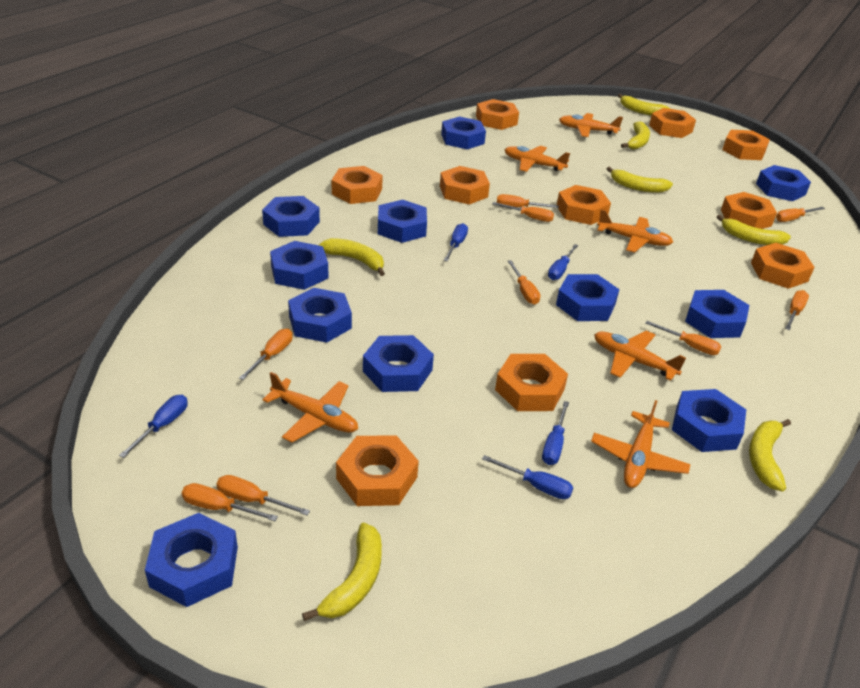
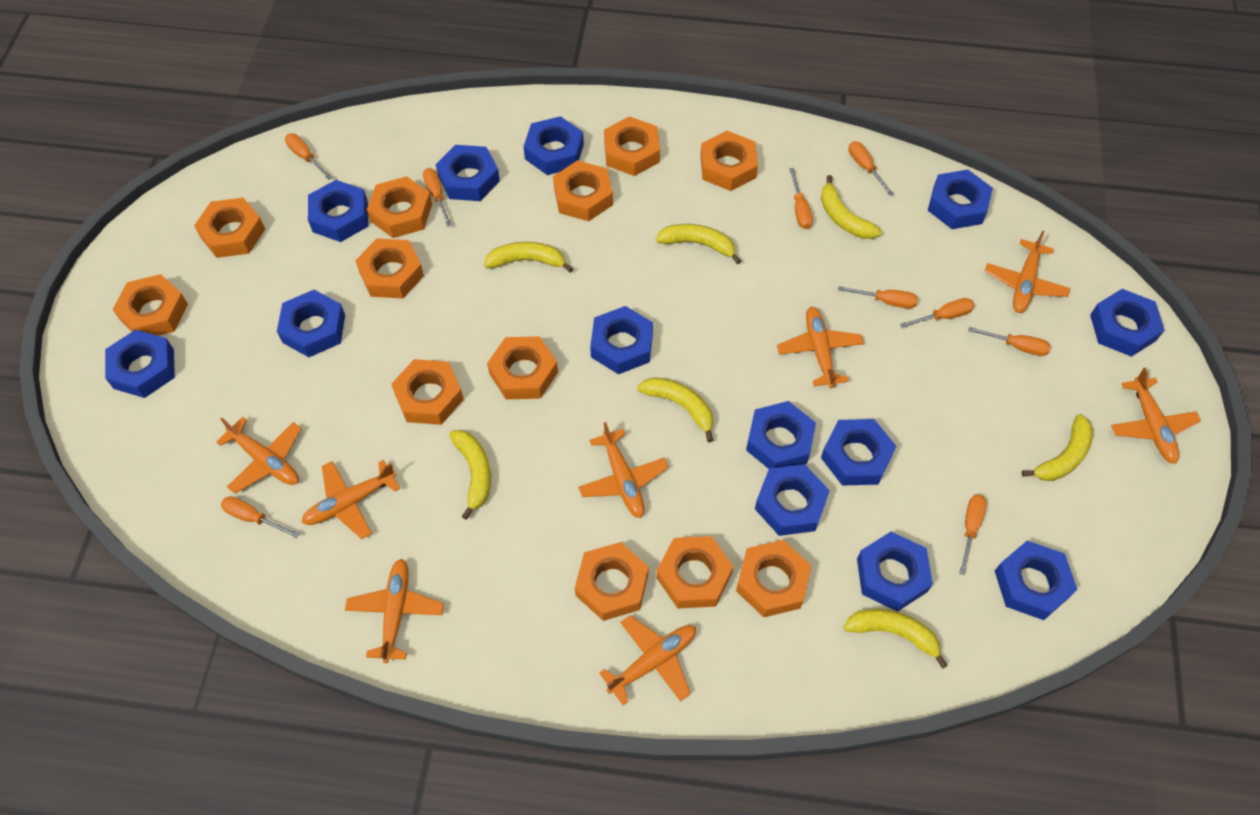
blue nut: 11 -> 13
blue screwdriver: 5 -> 0
orange nut: 10 -> 12
orange plane: 6 -> 8

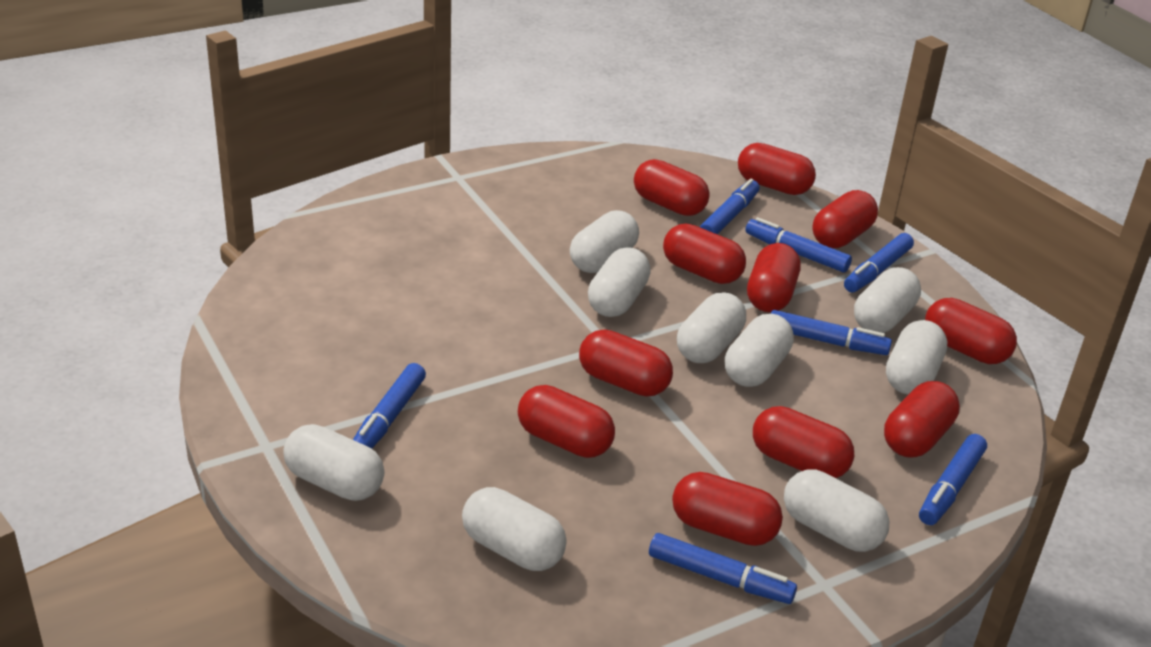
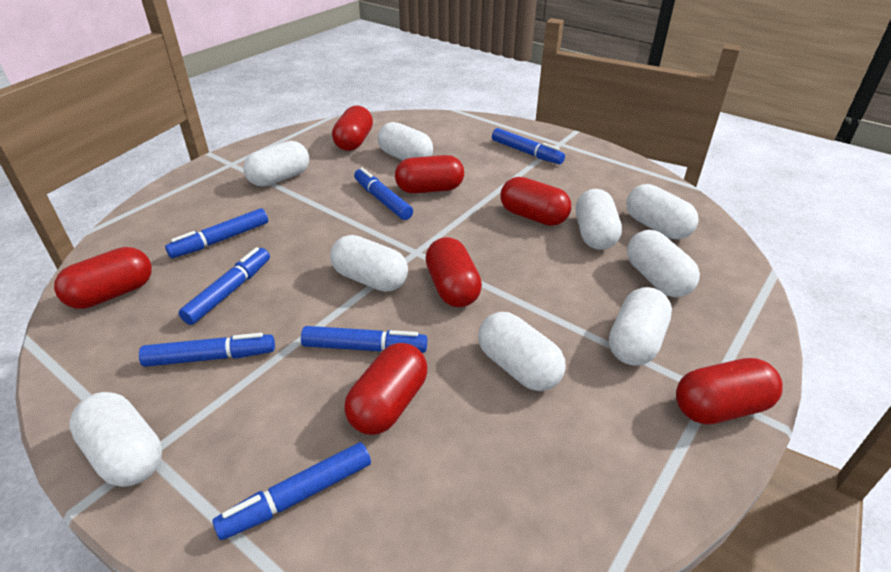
red capsule: 11 -> 7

→ **Goal of the exercise**
The records must come back exactly, with their pictures removed.

→ **Answer to this task**
blue nut: 11 -> 13
blue screwdriver: 5 -> 0
orange nut: 10 -> 12
orange plane: 6 -> 8

red capsule: 11 -> 7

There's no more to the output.